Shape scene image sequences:
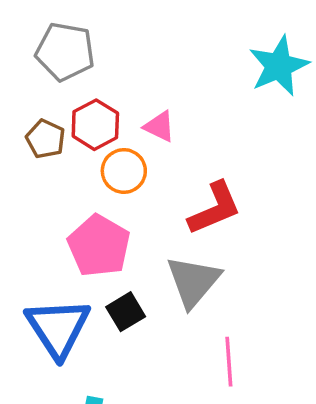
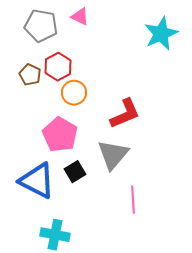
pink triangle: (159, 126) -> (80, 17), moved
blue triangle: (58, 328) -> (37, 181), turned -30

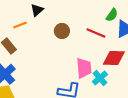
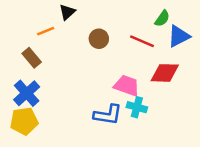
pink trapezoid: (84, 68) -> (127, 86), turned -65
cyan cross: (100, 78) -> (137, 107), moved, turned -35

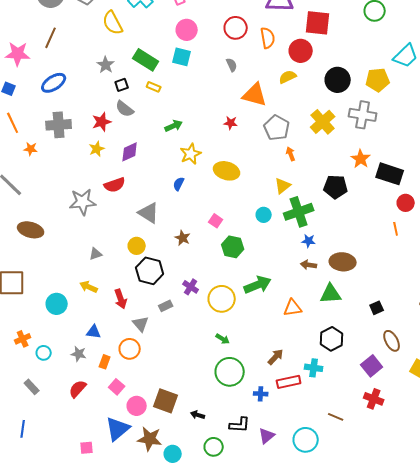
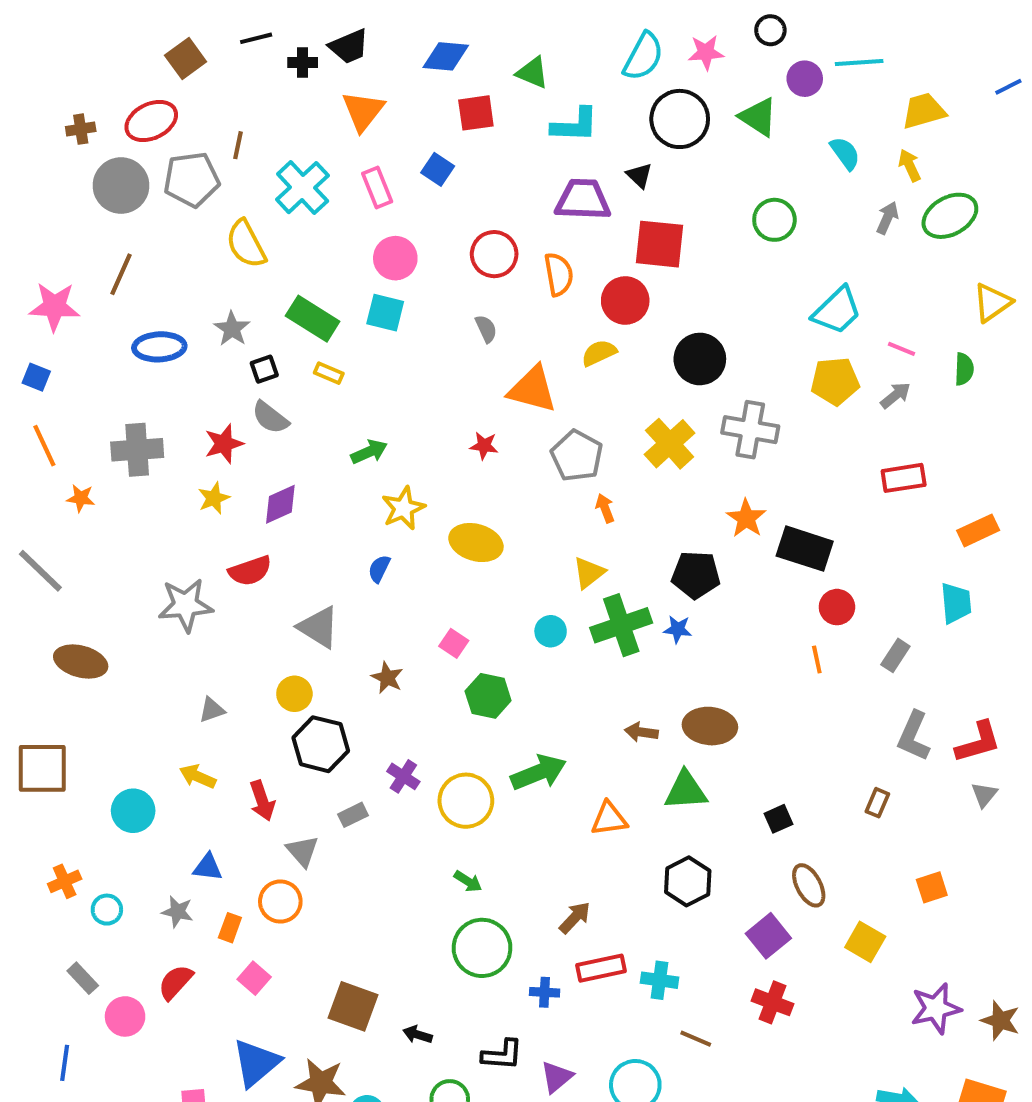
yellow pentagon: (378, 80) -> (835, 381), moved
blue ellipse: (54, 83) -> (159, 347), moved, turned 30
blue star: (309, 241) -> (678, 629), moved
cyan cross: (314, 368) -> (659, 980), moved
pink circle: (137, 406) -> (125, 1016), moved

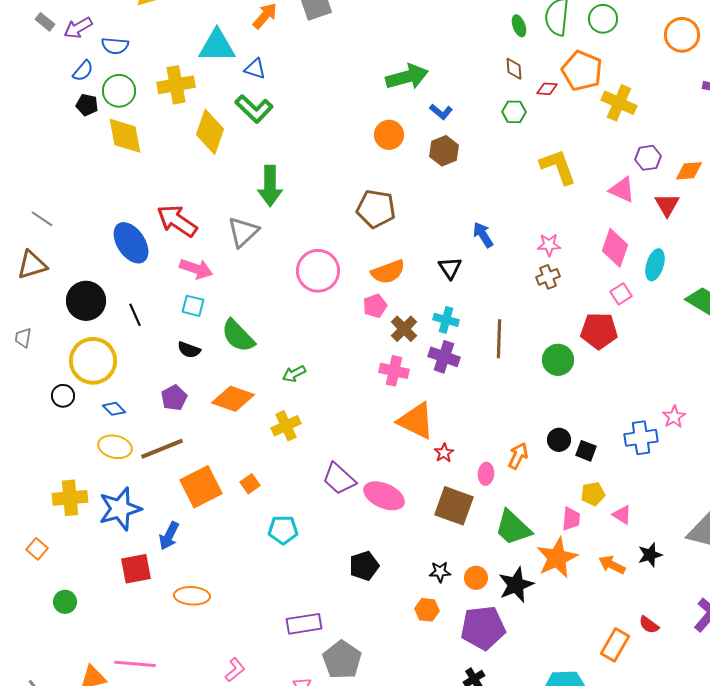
==
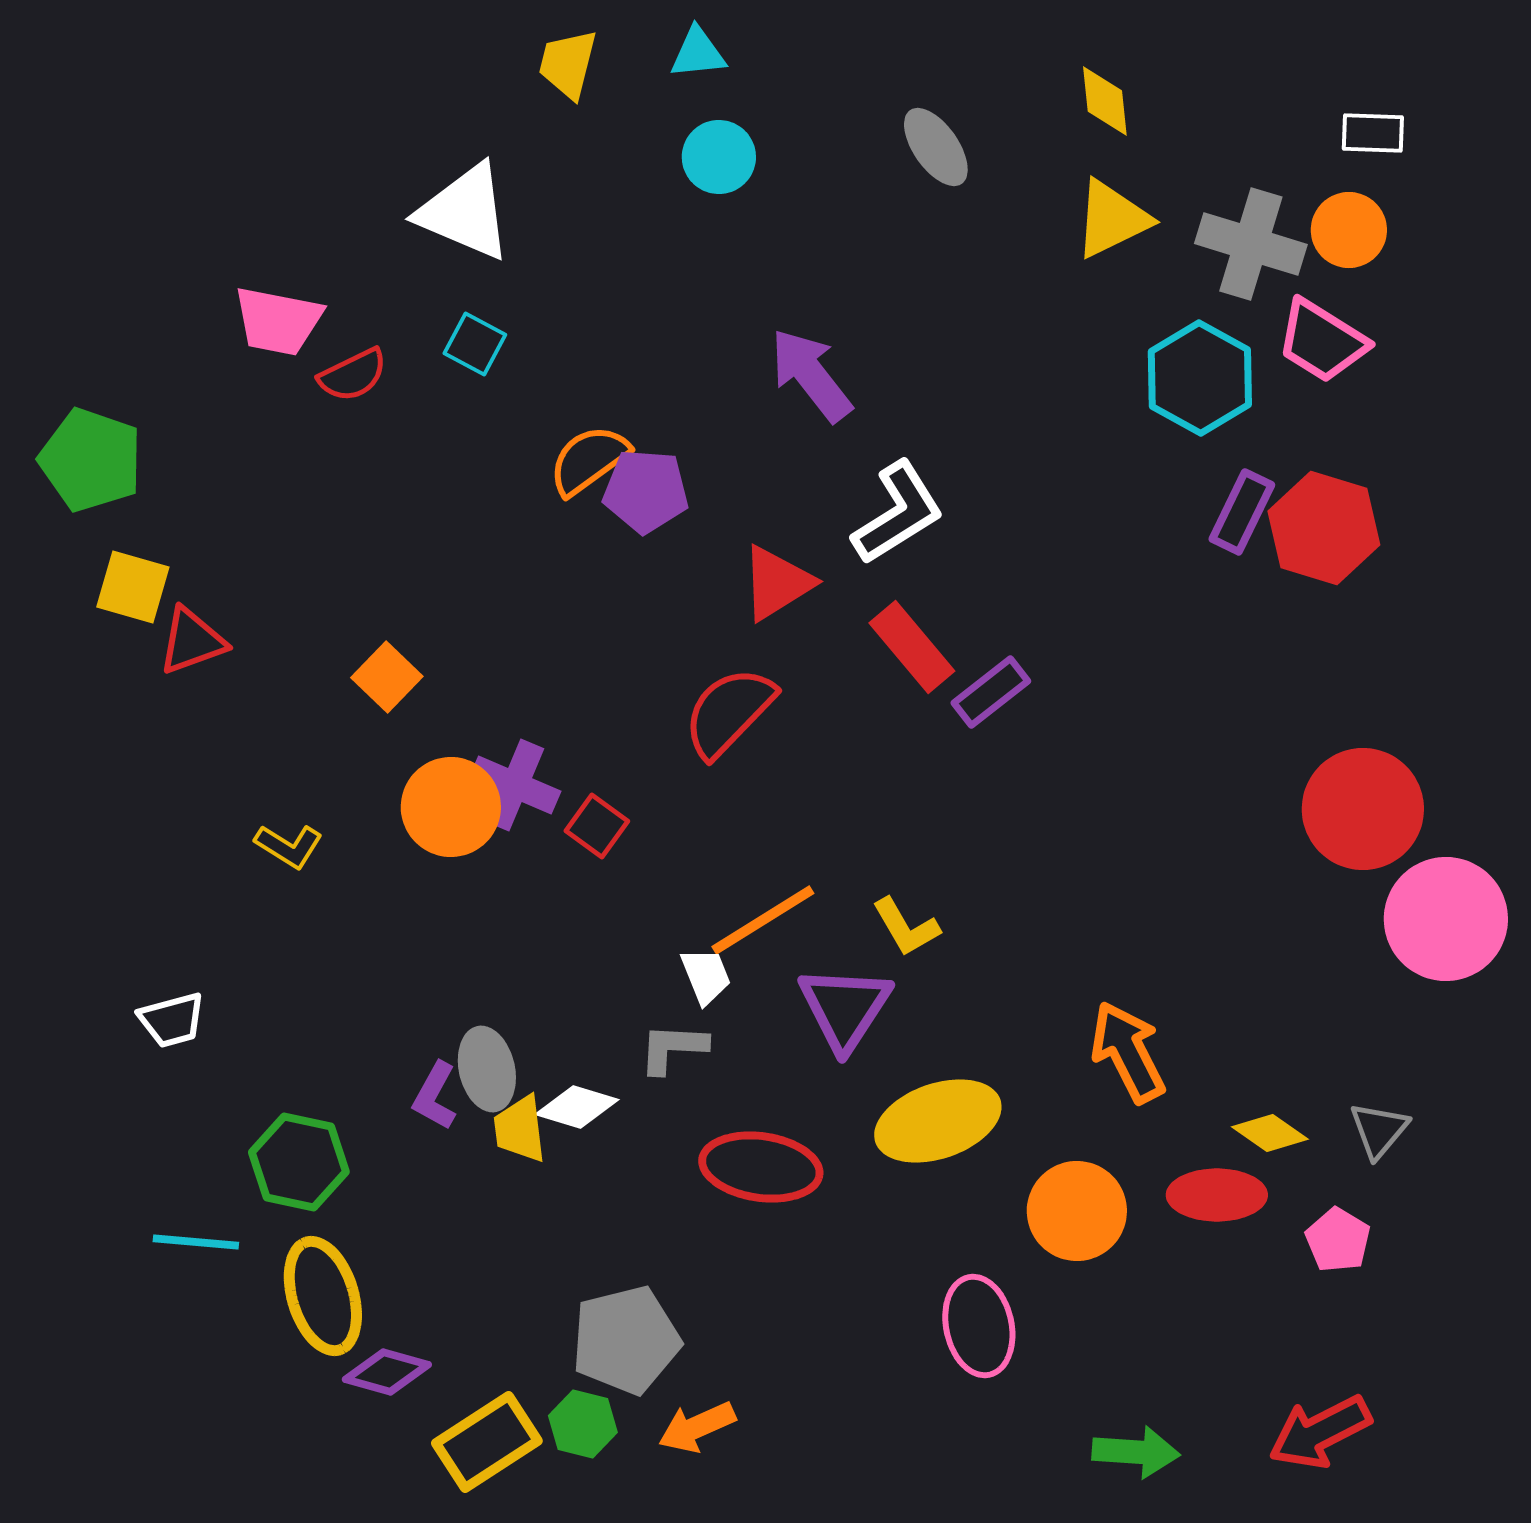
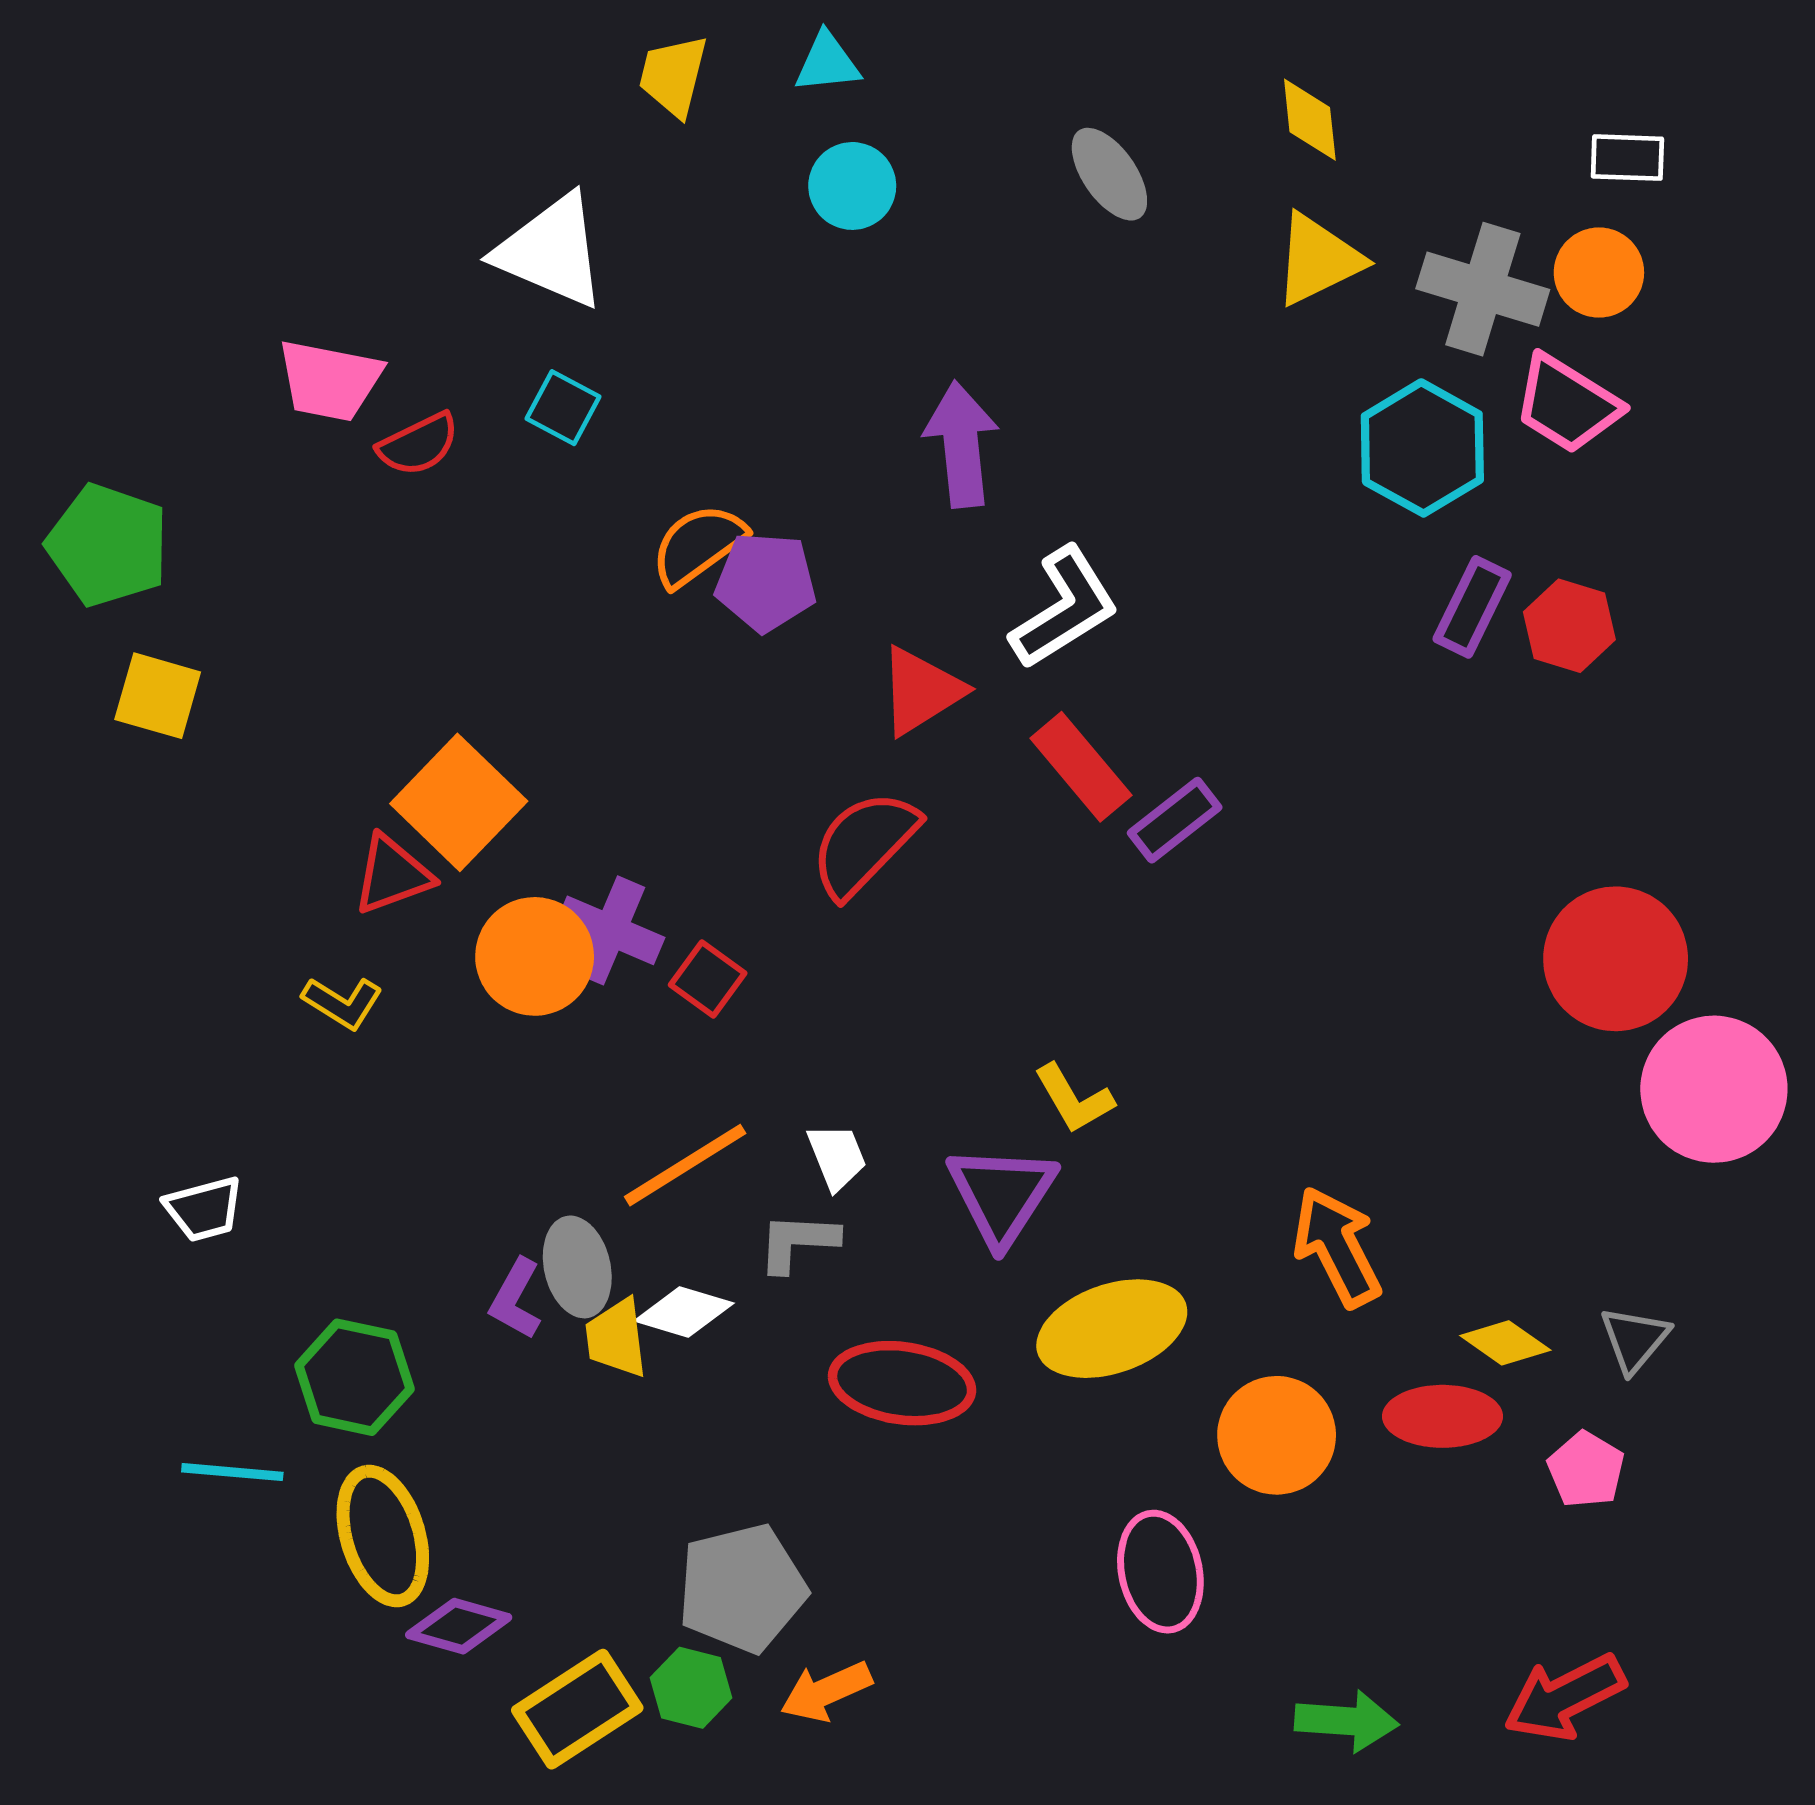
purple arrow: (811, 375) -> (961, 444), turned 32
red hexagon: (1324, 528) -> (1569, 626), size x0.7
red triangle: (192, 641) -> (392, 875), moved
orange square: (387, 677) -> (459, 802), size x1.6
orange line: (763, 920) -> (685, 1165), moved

• [About this task] Can you repeat, word for word, every line above from the one containing "blue ellipse: (54, 83)" down to the one containing "pink circle: (137, 406) -> (125, 1016), moved", including both?

• [Written solution]
blue ellipse: (54, 83) -> (159, 347), moved, turned 30
blue star: (309, 241) -> (678, 629), moved
cyan cross: (314, 368) -> (659, 980), moved
pink circle: (137, 406) -> (125, 1016), moved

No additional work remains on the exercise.